RECORDS FOR THIS EXERCISE
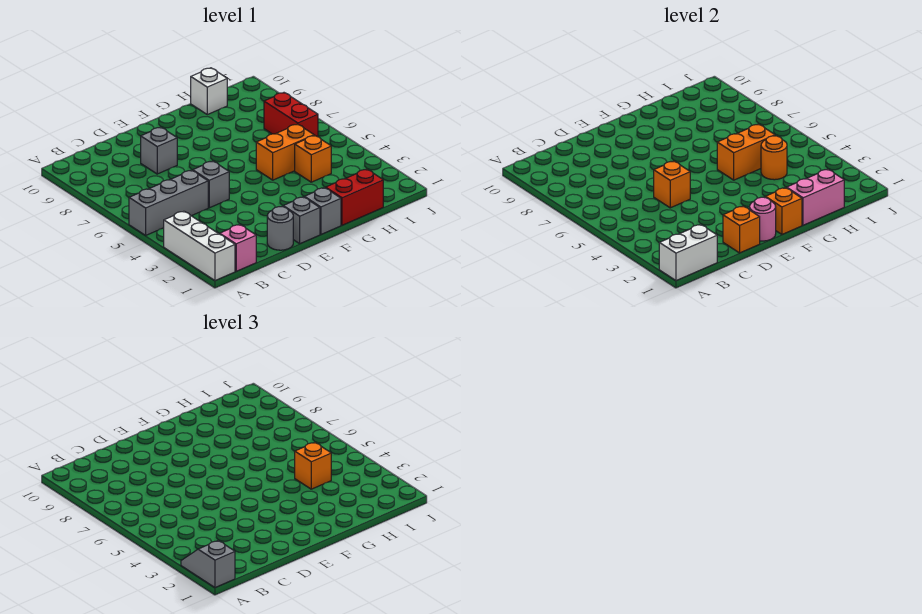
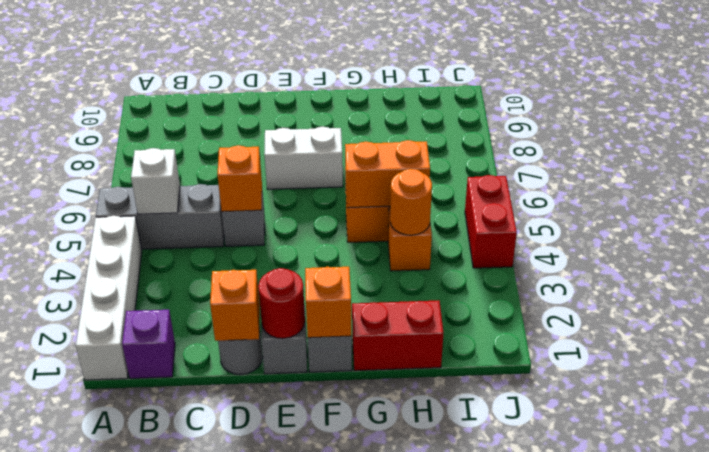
white brick A1:A3 level 1 -> white brick A1:A4 level 1
white brick A1:B1 level 2 -> white brick E7:F7 level 1
grey slope A1:A2 level 3 top 1 -> none
pink brick B1 level 1 -> purple brick B1 level 1
grey brick D8 level 1 -> none
pink round brick E1 level 2 -> red round brick E1 level 2
pink brick G1:H1 level 2 -> none
orange brick H4 level 3 -> none
white brick H10 level 1 -> white brick B5 level 2
red brick I6:I7 level 1 -> red brick J4:J5 level 1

ASSIGNED TASK
Filter the lines above so that only those with the string "pink" remain, then copy them.

SOLUTION TO THE PROBLEM
pink brick B1 level 1 -> purple brick B1 level 1
pink round brick E1 level 2 -> red round brick E1 level 2
pink brick G1:H1 level 2 -> none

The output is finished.